— Material for this task —
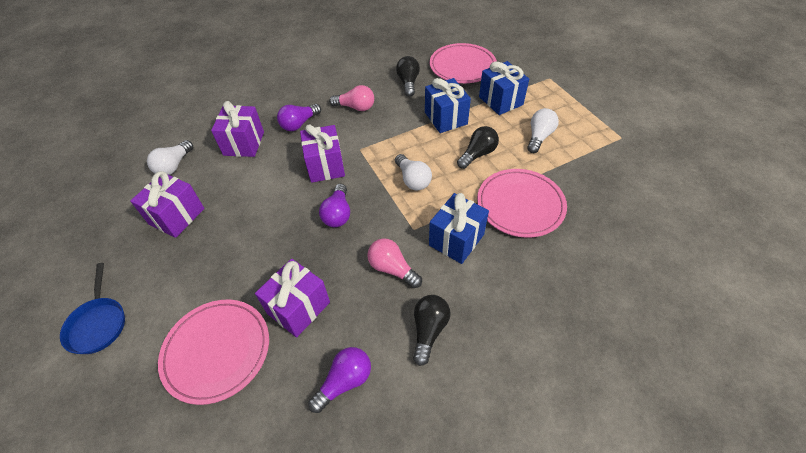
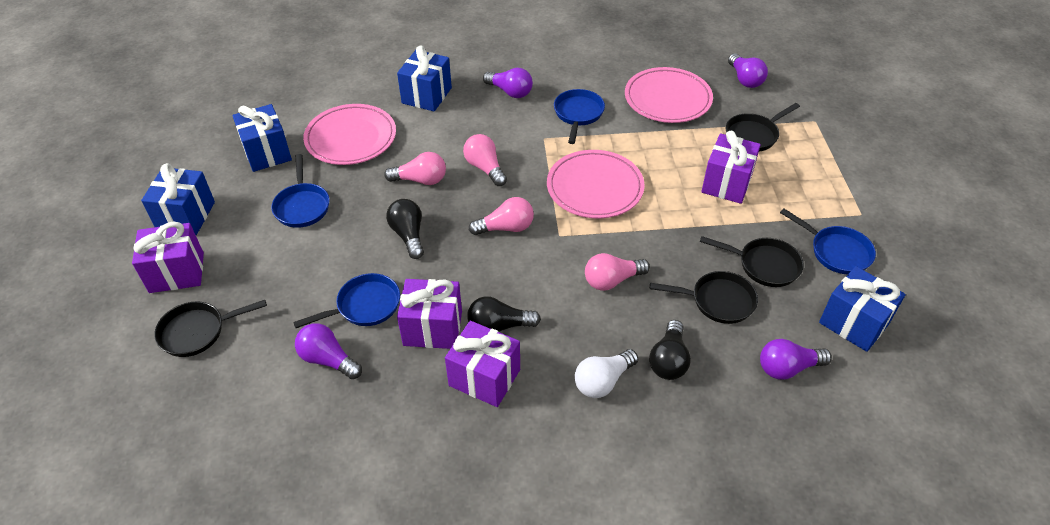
black pan: 0 -> 4
blue gift: 3 -> 4
blue pan: 1 -> 4
pink light bulb: 2 -> 4
purple light bulb: 3 -> 4
white light bulb: 3 -> 1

— Instruction —
Every line above that includes the string "bulb" should be counted, and the answer should be that number only.

— Solution to this exercise —
3